▼▼▼

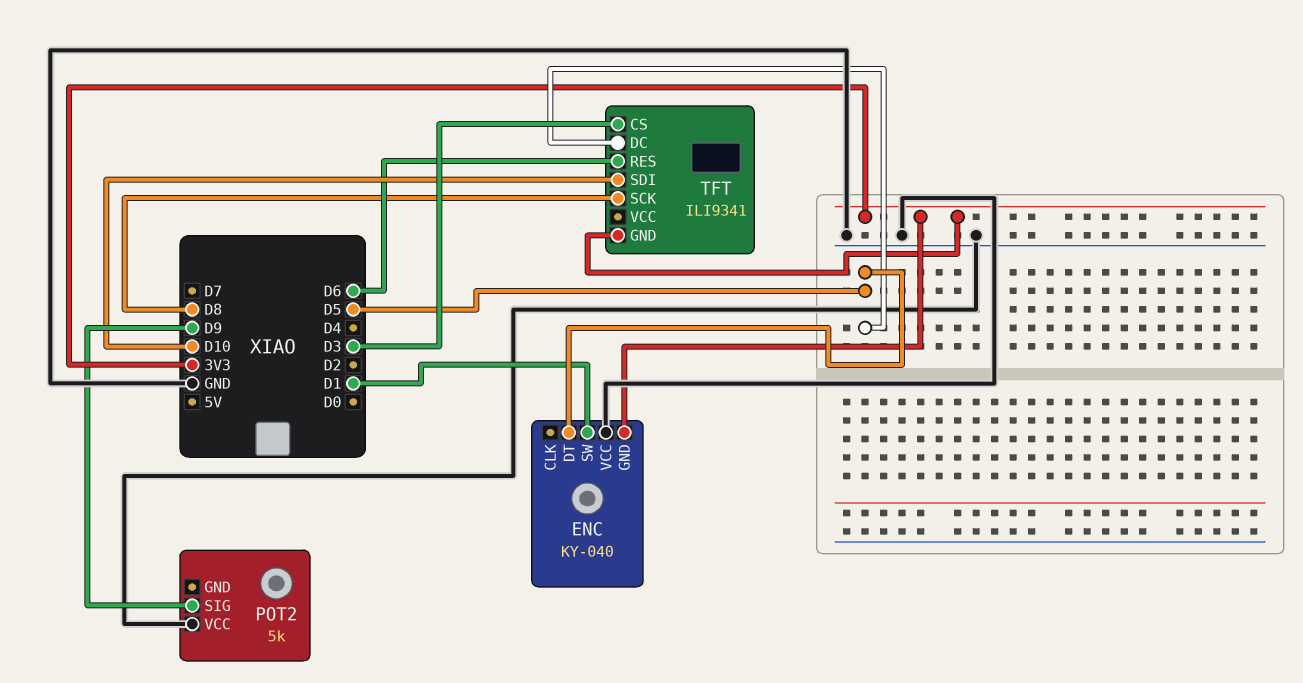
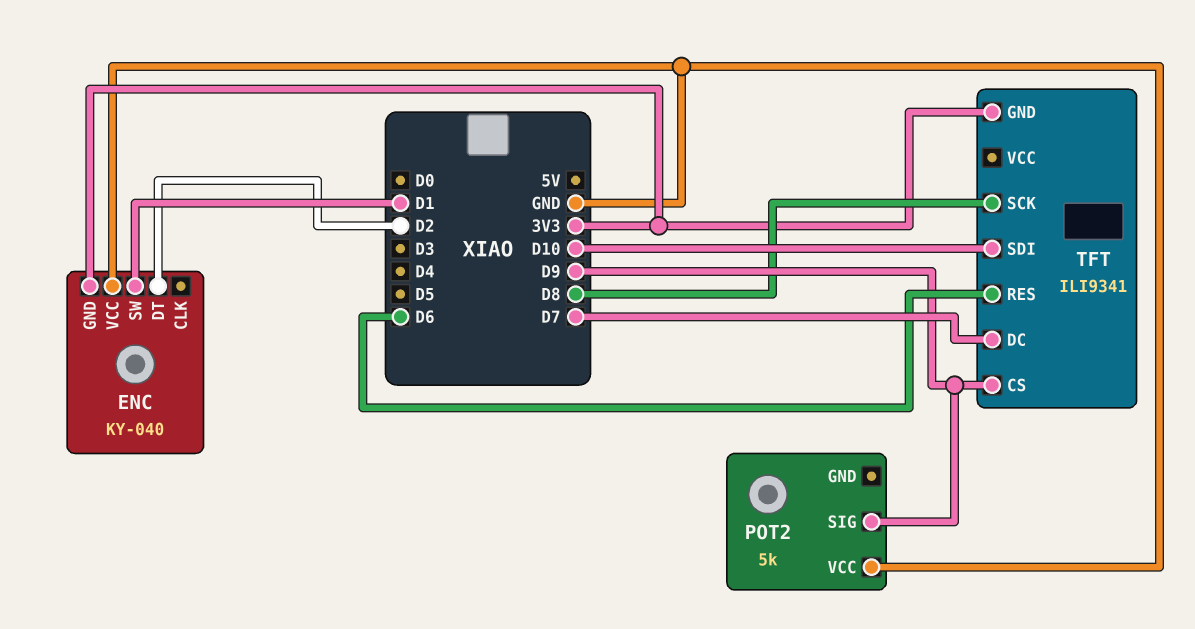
ENC pin DT: D5 -> D2
TFT pin CS: D3 -> D9
TFT pin DC: D5 -> D7

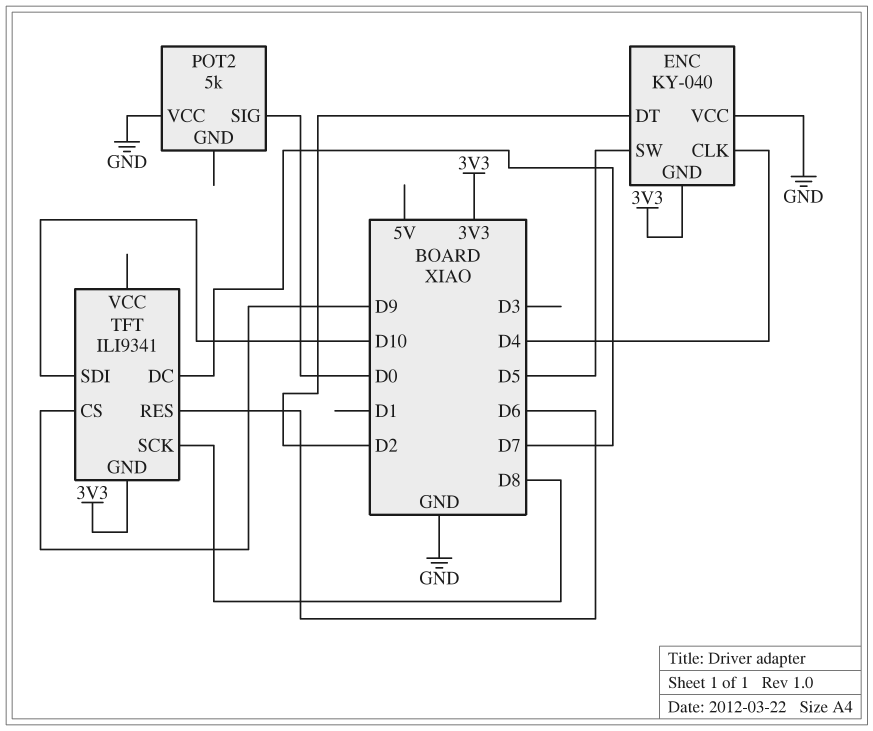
ENC pin CLK: none -> D4
ENC pin SW: D1 -> D5
POT2 pin SIG: D9 -> D0

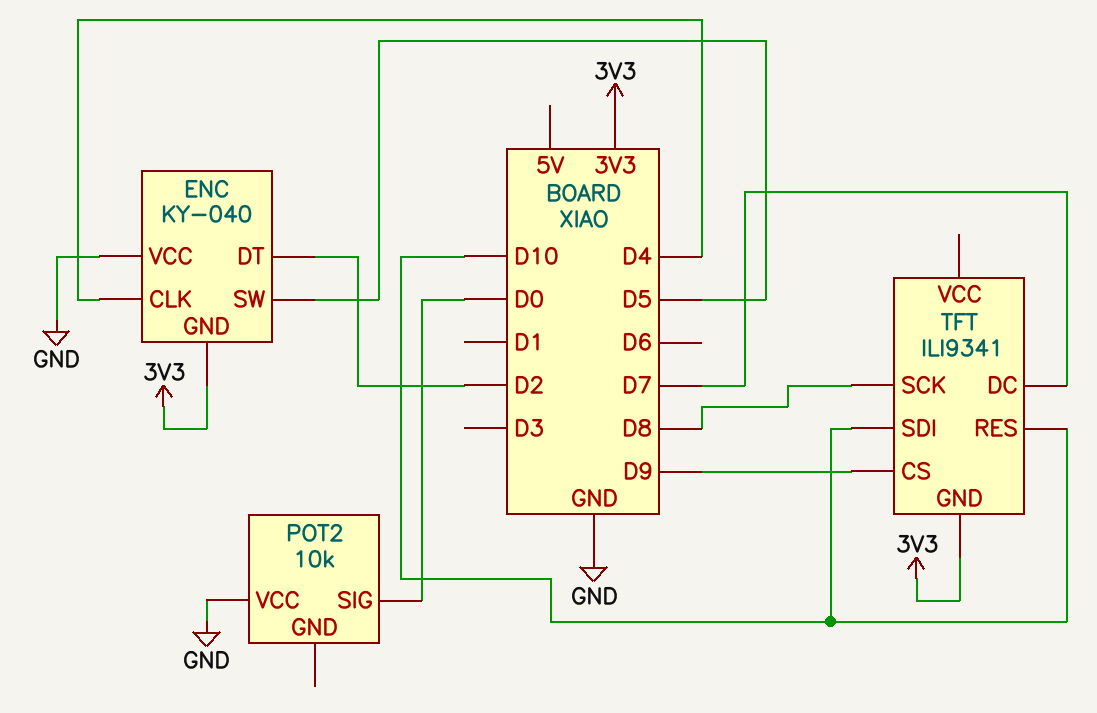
POT2: 5k -> 10k
TFT pin RES: D6 -> D10

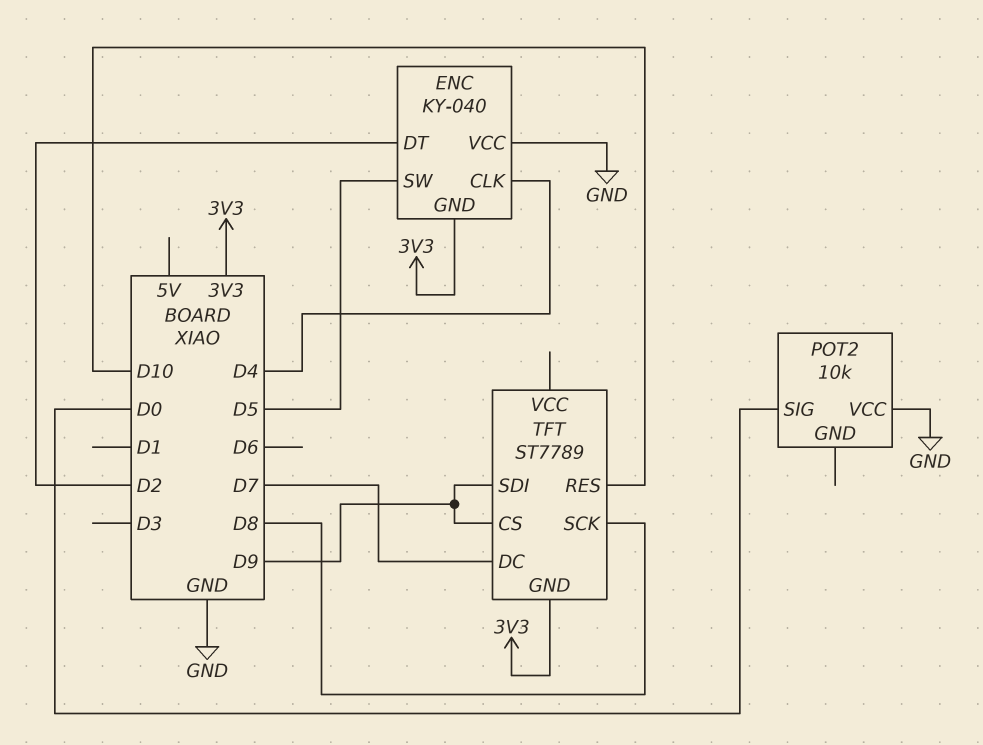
TFT: ILI9341 -> ST7789
TFT pin SDI: D10 -> D9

▲▲▲

▶ Task requirements:
Output each record above exactly; omit the images.

▶ Answer area:
ENC pin DT: D5 -> D2
TFT pin CS: D3 -> D9
TFT pin DC: D5 -> D7

ENC pin CLK: none -> D4
ENC pin SW: D1 -> D5
POT2 pin SIG: D9 -> D0

POT2: 5k -> 10k
TFT pin RES: D6 -> D10

TFT: ILI9341 -> ST7789
TFT pin SDI: D10 -> D9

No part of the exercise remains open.